[EXERCISE DETAILS] Exactly as written, retype all of the records that come next.

=======

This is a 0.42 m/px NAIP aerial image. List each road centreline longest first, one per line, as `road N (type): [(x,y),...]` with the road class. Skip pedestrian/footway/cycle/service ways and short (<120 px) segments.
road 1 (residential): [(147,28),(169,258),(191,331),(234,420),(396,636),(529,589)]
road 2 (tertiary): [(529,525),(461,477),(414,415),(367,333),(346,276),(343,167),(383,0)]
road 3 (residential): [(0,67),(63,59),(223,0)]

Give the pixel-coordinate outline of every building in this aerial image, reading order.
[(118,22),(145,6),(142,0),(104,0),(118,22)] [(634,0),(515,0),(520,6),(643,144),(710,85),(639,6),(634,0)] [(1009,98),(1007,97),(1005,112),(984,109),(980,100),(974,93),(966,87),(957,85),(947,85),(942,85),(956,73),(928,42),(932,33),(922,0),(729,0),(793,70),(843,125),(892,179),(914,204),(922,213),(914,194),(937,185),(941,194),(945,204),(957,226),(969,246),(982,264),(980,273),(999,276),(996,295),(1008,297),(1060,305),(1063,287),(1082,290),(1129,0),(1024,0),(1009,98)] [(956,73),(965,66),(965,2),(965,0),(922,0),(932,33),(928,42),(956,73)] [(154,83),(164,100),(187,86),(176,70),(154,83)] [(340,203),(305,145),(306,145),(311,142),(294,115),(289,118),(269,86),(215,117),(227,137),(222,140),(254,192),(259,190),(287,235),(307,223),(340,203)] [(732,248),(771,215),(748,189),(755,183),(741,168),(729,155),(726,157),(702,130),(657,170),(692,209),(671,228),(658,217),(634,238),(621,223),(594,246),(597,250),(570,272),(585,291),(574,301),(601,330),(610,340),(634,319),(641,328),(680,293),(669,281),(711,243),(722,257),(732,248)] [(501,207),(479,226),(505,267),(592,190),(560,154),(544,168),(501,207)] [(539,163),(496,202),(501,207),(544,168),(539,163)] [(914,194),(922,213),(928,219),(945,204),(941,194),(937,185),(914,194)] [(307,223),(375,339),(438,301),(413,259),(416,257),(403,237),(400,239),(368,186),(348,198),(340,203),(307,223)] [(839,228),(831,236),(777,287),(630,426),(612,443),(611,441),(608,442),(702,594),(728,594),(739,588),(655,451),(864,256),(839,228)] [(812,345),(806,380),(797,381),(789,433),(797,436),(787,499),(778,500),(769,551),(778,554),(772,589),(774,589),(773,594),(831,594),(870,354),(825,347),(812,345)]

=======

[RESPONSE TO THE EXERCISE]
This is a 0.42 m/px NAIP aerial image. List each road centreline longest first, one per line, as `road N (type): [(x,y),...]` with the road class. Skip pedestrian/footway/cycle/service ways and short (<120 px) segments.
road 1 (residential): [(147,28),(169,258),(191,331),(234,420),(396,636),(529,589)]
road 2 (tertiary): [(529,525),(461,477),(414,415),(367,333),(346,276),(343,167),(383,0)]
road 3 (residential): [(0,67),(63,59),(223,0)]

Give the pixel-coordinate outline of every building in this aerial image, reading order.
[(118,22),(145,6),(142,0),(104,0),(118,22)] [(634,0),(515,0),(520,6),(643,144),(710,85),(639,6),(634,0)] [(1009,98),(1007,97),(1005,112),(984,109),(980,100),(974,93),(966,87),(957,85),(947,85),(942,85),(956,73),(928,42),(932,33),(922,0),(729,0),(793,70),(843,125),(892,179),(914,204),(922,213),(914,194),(937,185),(941,194),(945,204),(957,226),(969,246),(982,264),(980,273),(999,276),(996,295),(1008,297),(1060,305),(1063,287),(1082,290),(1129,0),(1024,0),(1009,98)] [(956,73),(965,66),(965,2),(965,0),(922,0),(932,33),(928,42),(956,73)] [(154,83),(164,100),(187,86),(176,70),(154,83)] [(340,203),(305,145),(306,145),(311,142),(294,115),(289,118),(269,86),(215,117),(227,137),(222,140),(254,192),(259,190),(287,235),(307,223),(340,203)] [(732,248),(771,215),(748,189),(755,183),(741,168),(729,155),(726,157),(702,130),(657,170),(692,209),(671,228),(658,217),(634,238),(621,223),(594,246),(597,250),(570,272),(585,291),(574,301),(601,330),(610,340),(634,319),(641,328),(680,293),(669,281),(711,243),(722,257),(732,248)] [(501,207),(479,226),(505,267),(592,190),(560,154),(544,168),(501,207)] [(539,163),(496,202),(501,207),(544,168),(539,163)] [(914,194),(922,213),(928,219),(945,204),(941,194),(937,185),(914,194)] [(307,223),(375,339),(438,301),(413,259),(416,257),(403,237),(400,239),(368,186),(348,198),(340,203),(307,223)] [(839,228),(831,236),(777,287),(630,426),(612,443),(611,441),(608,442),(702,594),(728,594),(739,588),(655,451),(864,256),(839,228)] [(812,345),(806,380),(797,381),(789,433),(797,436),(787,499),(778,500),(769,551),(778,554),(772,589),(774,589),(773,594),(831,594),(870,354),(825,347),(812,345)]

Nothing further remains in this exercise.